EXERCISE DIRECTIONS: Retype the whole listing exactly. Leave out pictures.

AVAILABLE DATA:

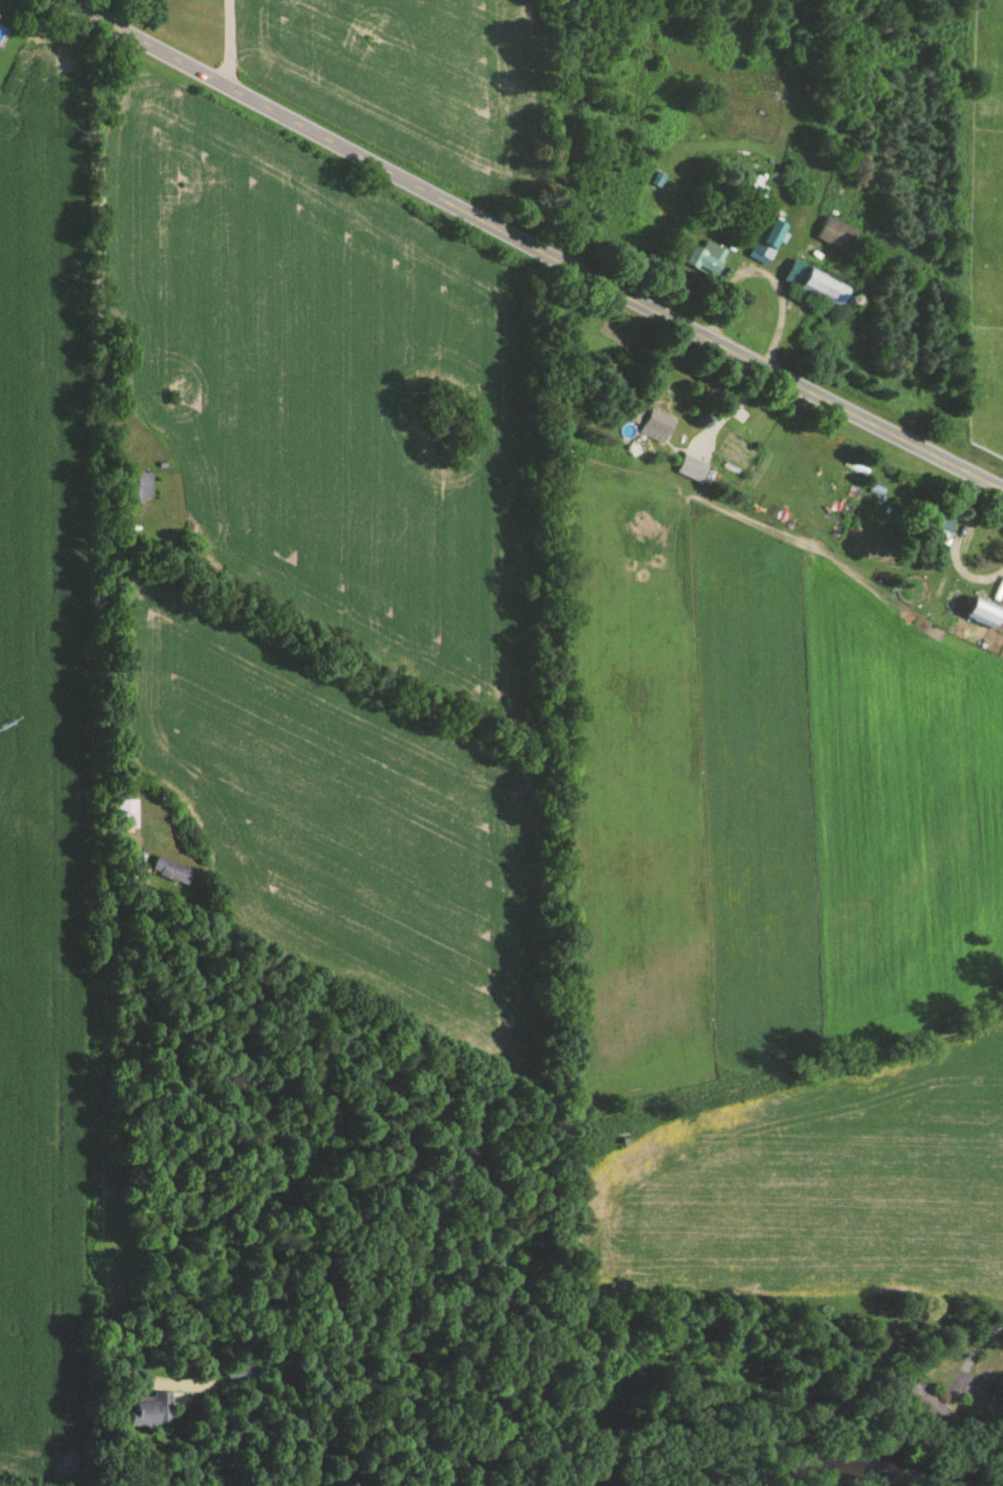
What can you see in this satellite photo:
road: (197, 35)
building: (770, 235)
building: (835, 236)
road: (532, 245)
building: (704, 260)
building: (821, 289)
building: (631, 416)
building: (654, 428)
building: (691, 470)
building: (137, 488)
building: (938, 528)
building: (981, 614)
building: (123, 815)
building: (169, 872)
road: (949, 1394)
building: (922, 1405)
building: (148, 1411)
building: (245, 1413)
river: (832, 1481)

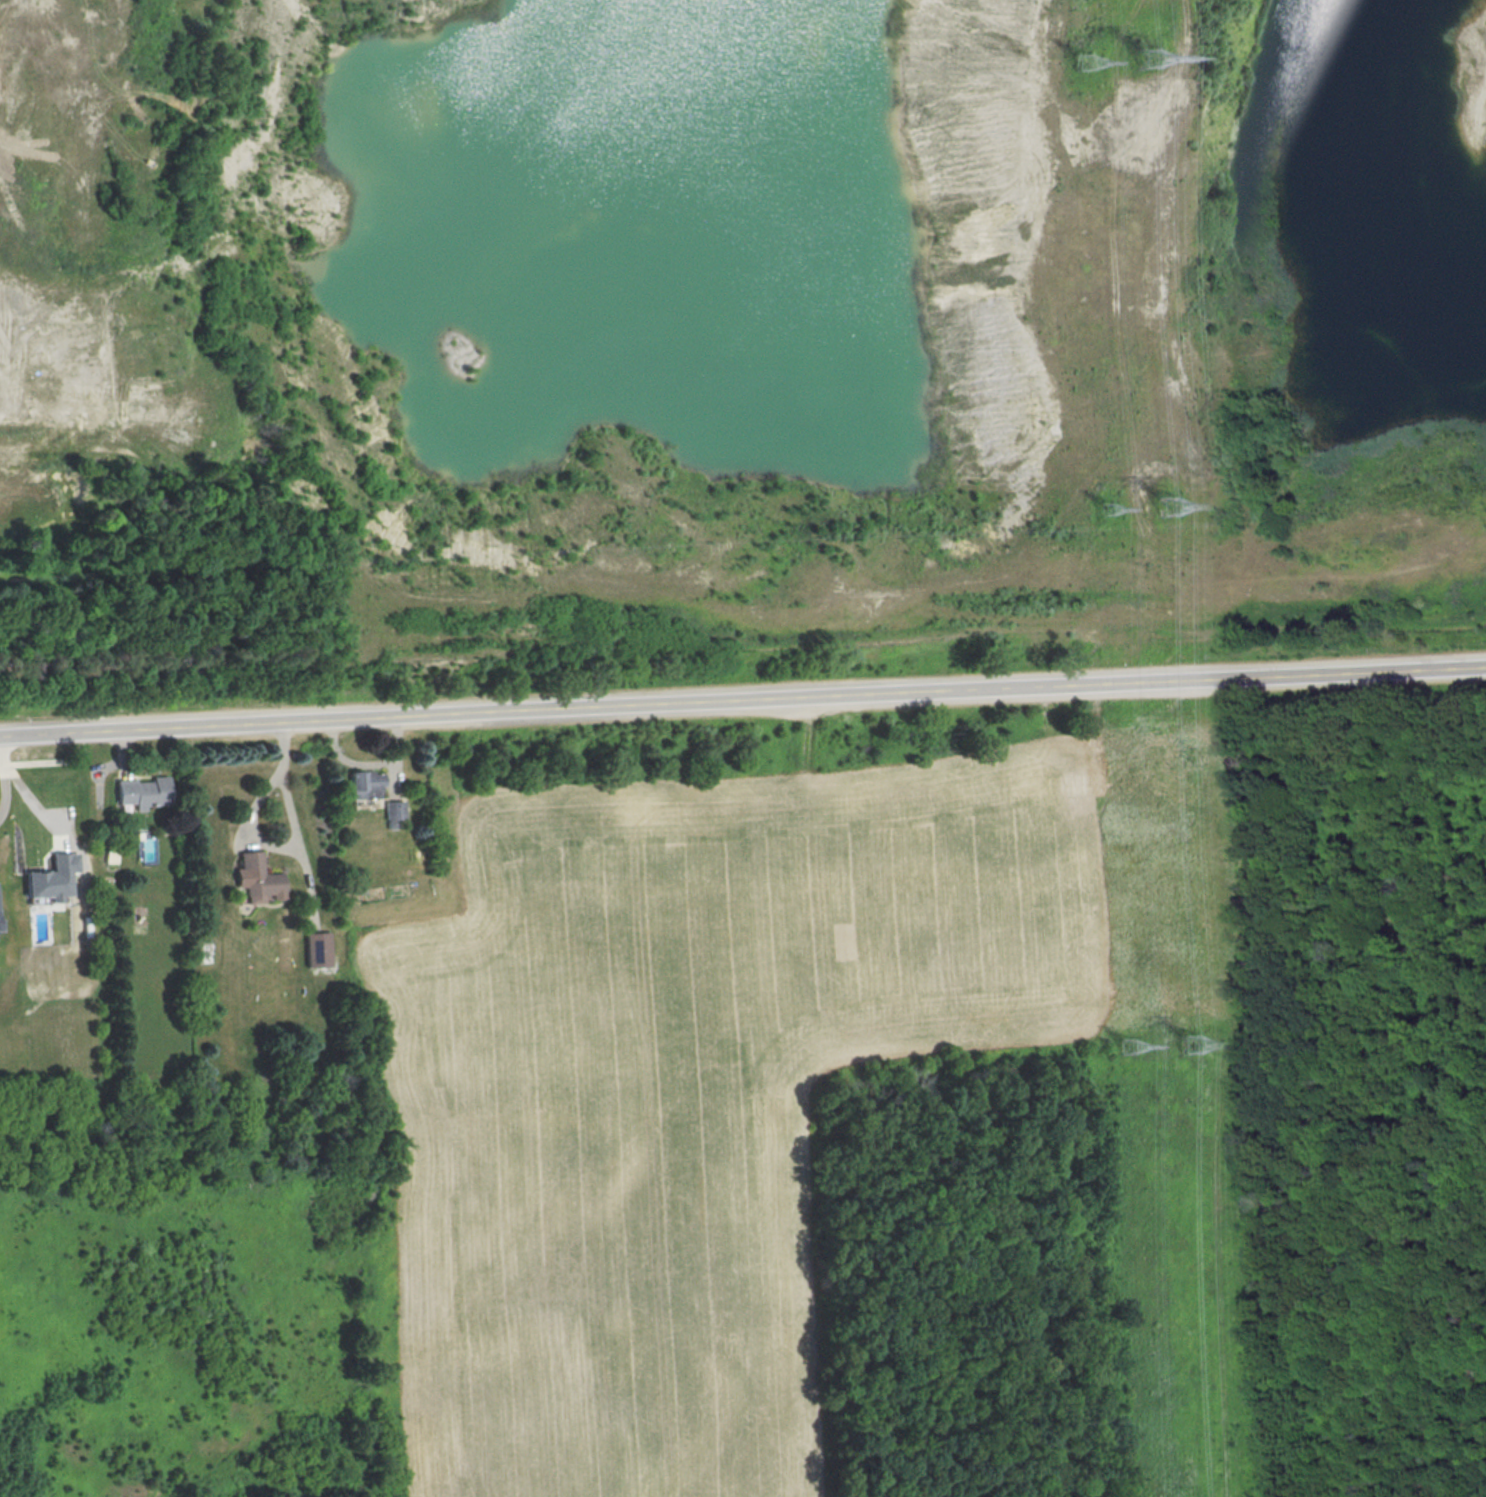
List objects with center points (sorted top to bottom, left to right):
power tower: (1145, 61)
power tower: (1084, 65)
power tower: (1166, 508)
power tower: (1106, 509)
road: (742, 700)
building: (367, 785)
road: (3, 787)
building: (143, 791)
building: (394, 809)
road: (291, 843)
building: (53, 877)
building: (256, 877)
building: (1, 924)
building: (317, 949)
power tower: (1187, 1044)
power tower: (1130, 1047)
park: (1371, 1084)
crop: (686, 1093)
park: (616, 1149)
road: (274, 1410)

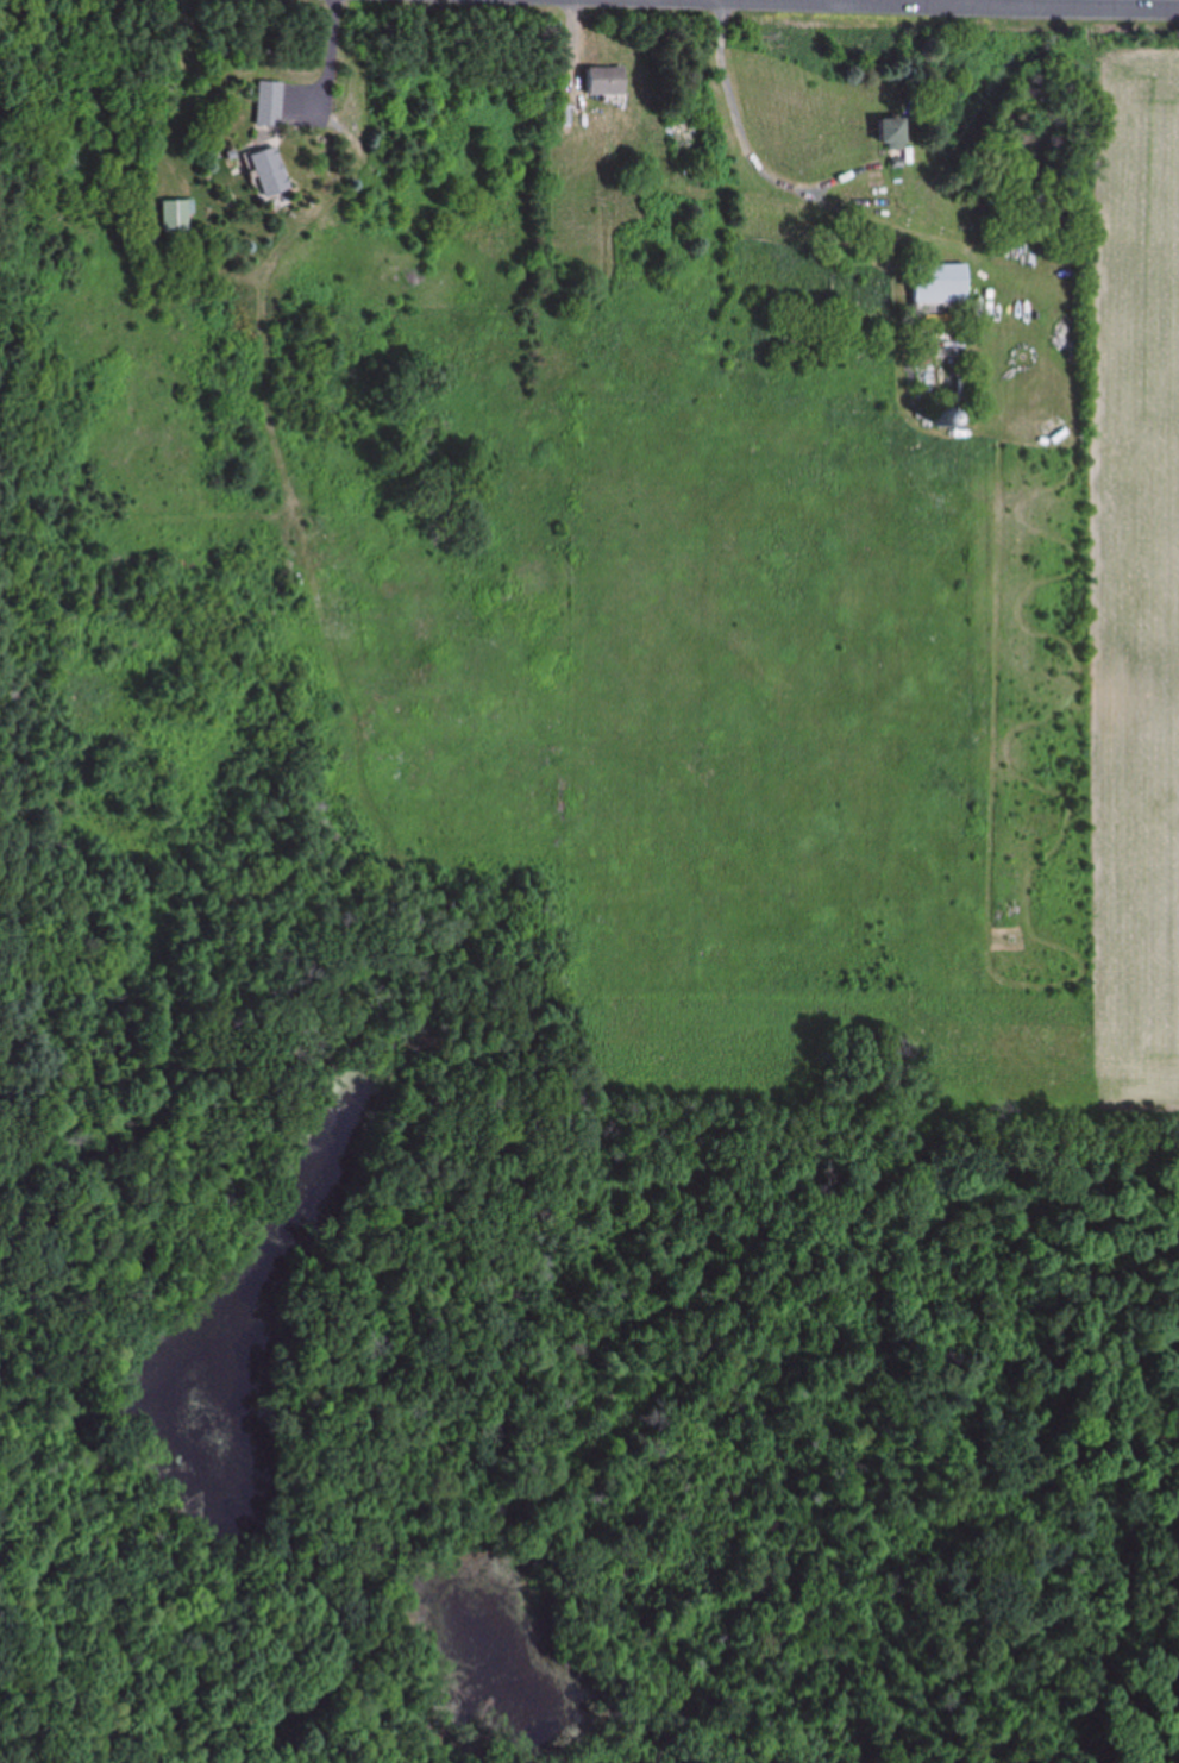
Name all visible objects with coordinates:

SOLUTION FOR THIS EXERCISE:
What can you see in this satellite photo:
road: (197, 35)
building: (770, 235)
building: (835, 236)
road: (532, 245)
building: (704, 260)
building: (821, 289)
building: (631, 416)
building: (654, 428)
building: (691, 470)
building: (137, 488)
building: (938, 528)
building: (981, 614)
building: (123, 815)
building: (169, 872)
road: (949, 1394)
building: (922, 1405)
building: (148, 1411)
building: (245, 1413)
river: (832, 1481)

List objects with center points (sorted top to bottom, left to right):
power tower: (1145, 61)
power tower: (1084, 65)
power tower: (1166, 508)
power tower: (1106, 509)
road: (742, 700)
building: (367, 785)
road: (3, 787)
building: (143, 791)
building: (394, 809)
road: (291, 843)
building: (53, 877)
building: (256, 877)
building: (1, 924)
building: (317, 949)
power tower: (1187, 1044)
power tower: (1130, 1047)
park: (1371, 1084)
crop: (686, 1093)
park: (616, 1149)
road: (274, 1410)

Name all visible objects with coordinates:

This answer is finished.